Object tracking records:
───

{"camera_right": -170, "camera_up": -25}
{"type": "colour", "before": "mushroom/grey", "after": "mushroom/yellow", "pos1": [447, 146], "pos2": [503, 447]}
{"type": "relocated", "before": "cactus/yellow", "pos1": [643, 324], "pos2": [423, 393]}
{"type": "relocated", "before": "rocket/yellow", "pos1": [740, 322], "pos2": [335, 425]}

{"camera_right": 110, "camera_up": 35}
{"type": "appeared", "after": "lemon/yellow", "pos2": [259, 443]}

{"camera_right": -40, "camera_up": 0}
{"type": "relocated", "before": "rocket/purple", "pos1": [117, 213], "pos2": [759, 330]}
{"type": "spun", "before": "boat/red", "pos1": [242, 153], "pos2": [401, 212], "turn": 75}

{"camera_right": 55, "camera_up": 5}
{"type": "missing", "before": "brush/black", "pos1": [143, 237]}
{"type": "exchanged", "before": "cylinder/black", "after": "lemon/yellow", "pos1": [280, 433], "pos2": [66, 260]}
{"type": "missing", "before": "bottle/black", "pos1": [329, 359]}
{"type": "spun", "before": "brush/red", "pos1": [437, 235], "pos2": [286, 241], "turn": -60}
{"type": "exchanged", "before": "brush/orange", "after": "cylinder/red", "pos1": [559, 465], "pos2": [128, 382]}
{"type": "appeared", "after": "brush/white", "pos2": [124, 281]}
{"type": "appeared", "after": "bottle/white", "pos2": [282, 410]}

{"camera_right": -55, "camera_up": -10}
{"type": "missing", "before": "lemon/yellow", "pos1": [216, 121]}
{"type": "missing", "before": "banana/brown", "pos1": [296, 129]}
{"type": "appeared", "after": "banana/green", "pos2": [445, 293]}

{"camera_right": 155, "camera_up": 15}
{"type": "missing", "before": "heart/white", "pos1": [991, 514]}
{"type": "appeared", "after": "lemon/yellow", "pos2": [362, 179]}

───

Your answer must be every record above, repeated exactly.

{"camera_right": -170, "camera_up": -25}
{"type": "colour", "before": "mushroom/grey", "after": "mushroom/yellow", "pos1": [447, 146], "pos2": [503, 447]}
{"type": "relocated", "before": "cactus/yellow", "pos1": [643, 324], "pos2": [423, 393]}
{"type": "relocated", "before": "rocket/yellow", "pos1": [740, 322], "pos2": [335, 425]}

{"camera_right": 110, "camera_up": 35}
{"type": "appeared", "after": "lemon/yellow", "pos2": [259, 443]}

{"camera_right": -40, "camera_up": 0}
{"type": "relocated", "before": "rocket/purple", "pos1": [117, 213], "pos2": [759, 330]}
{"type": "spun", "before": "boat/red", "pos1": [242, 153], "pos2": [401, 212], "turn": 75}

{"camera_right": 55, "camera_up": 5}
{"type": "missing", "before": "brush/black", "pos1": [143, 237]}
{"type": "exchanged", "before": "cylinder/black", "after": "lemon/yellow", "pos1": [280, 433], "pos2": [66, 260]}
{"type": "missing", "before": "bottle/black", "pos1": [329, 359]}
{"type": "spun", "before": "brush/red", "pos1": [437, 235], "pos2": [286, 241], "turn": -60}
{"type": "exchanged", "before": "brush/orange", "after": "cylinder/red", "pos1": [559, 465], "pos2": [128, 382]}
{"type": "appeared", "after": "brush/white", "pos2": [124, 281]}
{"type": "appeared", "after": "bottle/white", "pos2": [282, 410]}

{"camera_right": -55, "camera_up": -10}
{"type": "missing", "before": "lemon/yellow", "pos1": [216, 121]}
{"type": "missing", "before": "banana/brown", "pos1": [296, 129]}
{"type": "appeared", "after": "banana/green", "pos2": [445, 293]}

{"camera_right": 155, "camera_up": 15}
{"type": "missing", "before": "heart/white", "pos1": [991, 514]}
{"type": "appeared", "after": "lemon/yellow", "pos2": [362, 179]}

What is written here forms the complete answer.